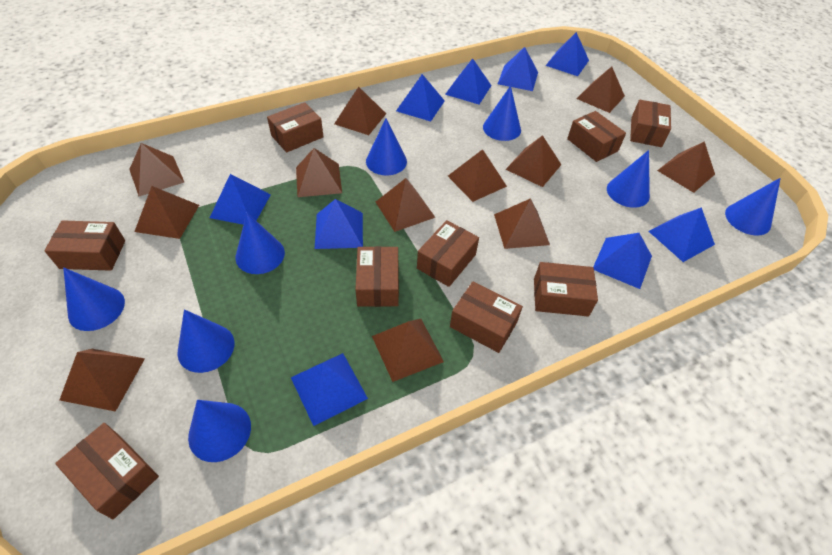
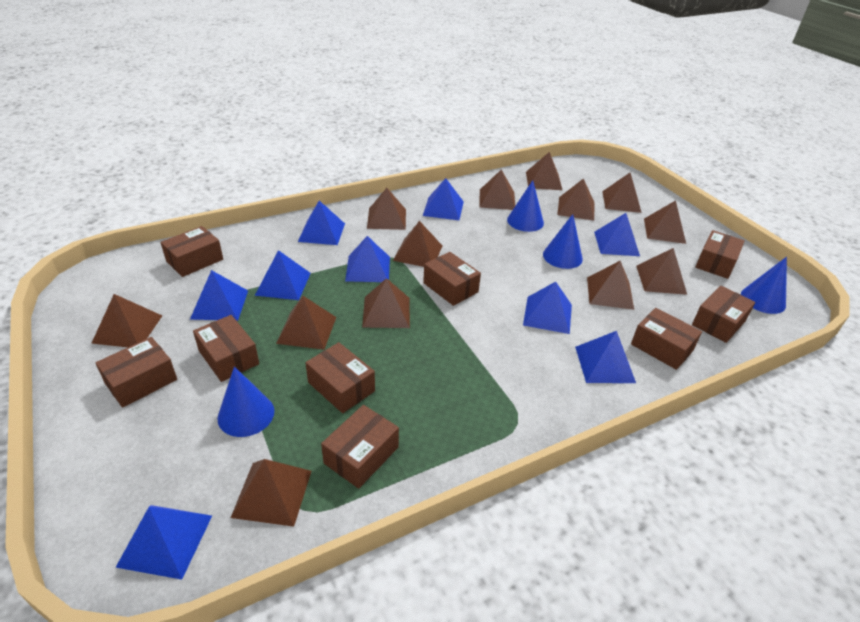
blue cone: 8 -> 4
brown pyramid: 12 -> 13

==

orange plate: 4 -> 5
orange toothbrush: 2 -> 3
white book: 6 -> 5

§ **TASK OBJECTIVE**: Which lines above contain the word "orange"? Show each of them.

§ **SOLUTION TO THE PROBLEM**:
orange plate: 4 -> 5
orange toothbrush: 2 -> 3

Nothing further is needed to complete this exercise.